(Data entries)
========================

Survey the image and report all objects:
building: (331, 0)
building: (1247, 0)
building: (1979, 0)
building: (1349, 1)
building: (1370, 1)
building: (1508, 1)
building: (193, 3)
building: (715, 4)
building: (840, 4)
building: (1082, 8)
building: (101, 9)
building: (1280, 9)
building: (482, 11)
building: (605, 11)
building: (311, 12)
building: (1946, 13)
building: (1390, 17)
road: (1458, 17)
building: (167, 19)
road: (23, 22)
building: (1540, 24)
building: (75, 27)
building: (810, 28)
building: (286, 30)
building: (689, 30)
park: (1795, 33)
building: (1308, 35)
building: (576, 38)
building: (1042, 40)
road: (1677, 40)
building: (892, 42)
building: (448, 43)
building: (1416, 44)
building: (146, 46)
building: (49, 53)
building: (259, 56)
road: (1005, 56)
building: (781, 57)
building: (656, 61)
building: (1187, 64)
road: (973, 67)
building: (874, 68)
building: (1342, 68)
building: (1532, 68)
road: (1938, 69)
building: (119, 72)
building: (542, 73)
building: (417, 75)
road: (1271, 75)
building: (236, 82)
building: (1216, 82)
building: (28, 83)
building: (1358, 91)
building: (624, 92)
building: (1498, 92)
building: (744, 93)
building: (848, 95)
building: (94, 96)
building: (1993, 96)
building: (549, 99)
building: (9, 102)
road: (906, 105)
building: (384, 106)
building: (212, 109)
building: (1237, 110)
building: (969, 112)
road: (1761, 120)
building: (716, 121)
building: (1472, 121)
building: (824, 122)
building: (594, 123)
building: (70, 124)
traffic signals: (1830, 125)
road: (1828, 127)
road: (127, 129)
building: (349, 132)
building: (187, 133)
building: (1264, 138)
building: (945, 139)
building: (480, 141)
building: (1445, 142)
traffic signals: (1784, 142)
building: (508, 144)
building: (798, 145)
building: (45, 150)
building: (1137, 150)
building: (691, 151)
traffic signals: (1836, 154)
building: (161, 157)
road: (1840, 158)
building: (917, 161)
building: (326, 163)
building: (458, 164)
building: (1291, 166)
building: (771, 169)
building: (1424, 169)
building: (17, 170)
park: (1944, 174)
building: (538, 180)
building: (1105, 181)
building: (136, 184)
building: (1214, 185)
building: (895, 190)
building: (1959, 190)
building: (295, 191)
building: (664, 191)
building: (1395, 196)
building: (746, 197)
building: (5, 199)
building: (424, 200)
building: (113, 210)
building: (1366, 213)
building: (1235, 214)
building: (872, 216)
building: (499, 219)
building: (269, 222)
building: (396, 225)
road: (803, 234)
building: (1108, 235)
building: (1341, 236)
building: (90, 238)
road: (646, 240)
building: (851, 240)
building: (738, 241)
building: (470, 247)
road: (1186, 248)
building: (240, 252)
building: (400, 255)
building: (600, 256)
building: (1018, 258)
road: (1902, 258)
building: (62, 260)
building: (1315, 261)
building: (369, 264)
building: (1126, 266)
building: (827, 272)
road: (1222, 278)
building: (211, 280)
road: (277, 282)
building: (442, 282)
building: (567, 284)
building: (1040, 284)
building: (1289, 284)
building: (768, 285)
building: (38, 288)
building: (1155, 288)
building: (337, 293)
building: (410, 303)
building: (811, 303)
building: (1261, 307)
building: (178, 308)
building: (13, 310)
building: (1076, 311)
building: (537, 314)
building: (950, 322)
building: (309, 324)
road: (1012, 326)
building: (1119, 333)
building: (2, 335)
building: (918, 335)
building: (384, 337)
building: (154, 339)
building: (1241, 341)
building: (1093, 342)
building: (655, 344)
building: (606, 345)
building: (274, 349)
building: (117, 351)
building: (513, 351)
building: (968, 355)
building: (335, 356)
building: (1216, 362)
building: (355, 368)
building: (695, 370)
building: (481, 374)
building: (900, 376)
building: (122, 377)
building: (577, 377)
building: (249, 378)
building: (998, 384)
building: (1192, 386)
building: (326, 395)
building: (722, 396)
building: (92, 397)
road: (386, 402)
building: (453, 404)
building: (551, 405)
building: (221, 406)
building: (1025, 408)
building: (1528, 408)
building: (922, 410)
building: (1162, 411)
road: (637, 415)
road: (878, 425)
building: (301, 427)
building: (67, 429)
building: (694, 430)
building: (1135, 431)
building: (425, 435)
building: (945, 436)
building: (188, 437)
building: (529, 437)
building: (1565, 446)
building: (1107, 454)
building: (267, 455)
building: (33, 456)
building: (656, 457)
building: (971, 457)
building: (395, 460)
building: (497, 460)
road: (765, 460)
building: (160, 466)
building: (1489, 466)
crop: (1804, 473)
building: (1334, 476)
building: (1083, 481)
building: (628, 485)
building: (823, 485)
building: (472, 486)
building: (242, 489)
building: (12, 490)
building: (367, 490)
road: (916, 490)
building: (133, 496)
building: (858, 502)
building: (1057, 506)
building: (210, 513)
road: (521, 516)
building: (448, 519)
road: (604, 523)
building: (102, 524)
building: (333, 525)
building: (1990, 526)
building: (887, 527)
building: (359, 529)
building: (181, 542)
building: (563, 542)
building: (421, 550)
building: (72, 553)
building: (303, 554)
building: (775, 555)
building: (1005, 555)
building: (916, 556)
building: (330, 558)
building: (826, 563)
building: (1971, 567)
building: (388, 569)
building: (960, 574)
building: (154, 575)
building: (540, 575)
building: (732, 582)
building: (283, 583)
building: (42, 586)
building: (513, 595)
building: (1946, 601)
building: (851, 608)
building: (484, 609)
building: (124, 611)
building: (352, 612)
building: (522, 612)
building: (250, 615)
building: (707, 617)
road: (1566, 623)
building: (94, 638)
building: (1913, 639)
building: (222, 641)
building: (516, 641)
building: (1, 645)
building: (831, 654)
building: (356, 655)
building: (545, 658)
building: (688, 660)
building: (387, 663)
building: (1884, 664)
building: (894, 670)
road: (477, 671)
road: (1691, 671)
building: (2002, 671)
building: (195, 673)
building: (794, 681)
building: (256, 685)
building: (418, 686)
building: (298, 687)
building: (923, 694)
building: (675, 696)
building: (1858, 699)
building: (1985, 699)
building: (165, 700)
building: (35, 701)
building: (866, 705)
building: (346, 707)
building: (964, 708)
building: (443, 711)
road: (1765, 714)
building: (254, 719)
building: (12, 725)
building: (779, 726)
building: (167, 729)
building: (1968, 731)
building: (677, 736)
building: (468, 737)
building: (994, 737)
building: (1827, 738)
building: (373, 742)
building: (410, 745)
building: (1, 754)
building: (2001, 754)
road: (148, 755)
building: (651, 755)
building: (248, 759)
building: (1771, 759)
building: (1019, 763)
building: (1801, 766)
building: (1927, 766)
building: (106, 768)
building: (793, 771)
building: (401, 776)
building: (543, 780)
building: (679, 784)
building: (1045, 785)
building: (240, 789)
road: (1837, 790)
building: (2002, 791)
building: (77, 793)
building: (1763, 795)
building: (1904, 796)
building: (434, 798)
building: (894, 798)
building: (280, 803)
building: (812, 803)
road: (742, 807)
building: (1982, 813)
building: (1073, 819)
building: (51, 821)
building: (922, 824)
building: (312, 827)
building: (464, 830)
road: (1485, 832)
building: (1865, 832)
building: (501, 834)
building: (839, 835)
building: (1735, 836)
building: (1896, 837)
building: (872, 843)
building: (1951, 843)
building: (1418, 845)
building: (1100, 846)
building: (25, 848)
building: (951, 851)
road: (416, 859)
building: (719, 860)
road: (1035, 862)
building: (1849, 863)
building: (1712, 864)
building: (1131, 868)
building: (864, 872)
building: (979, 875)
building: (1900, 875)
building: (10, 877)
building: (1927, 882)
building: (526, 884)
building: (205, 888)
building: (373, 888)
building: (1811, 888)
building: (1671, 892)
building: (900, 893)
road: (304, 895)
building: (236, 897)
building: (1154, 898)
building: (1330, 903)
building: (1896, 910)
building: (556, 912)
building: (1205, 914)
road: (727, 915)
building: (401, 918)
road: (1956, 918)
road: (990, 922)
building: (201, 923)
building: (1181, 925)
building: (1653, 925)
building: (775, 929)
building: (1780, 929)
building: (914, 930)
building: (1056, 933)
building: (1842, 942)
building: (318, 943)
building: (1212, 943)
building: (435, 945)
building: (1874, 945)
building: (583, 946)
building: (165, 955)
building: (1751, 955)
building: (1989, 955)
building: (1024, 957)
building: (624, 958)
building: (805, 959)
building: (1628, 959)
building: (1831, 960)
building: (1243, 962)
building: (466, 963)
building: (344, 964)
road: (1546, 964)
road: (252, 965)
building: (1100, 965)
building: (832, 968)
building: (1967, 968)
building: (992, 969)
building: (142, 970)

========================

### Activity
Identify the lines above with the word "signals". Copy them.

### Response to the exercise
traffic signals: (1830, 125)
traffic signals: (1784, 142)
traffic signals: (1836, 154)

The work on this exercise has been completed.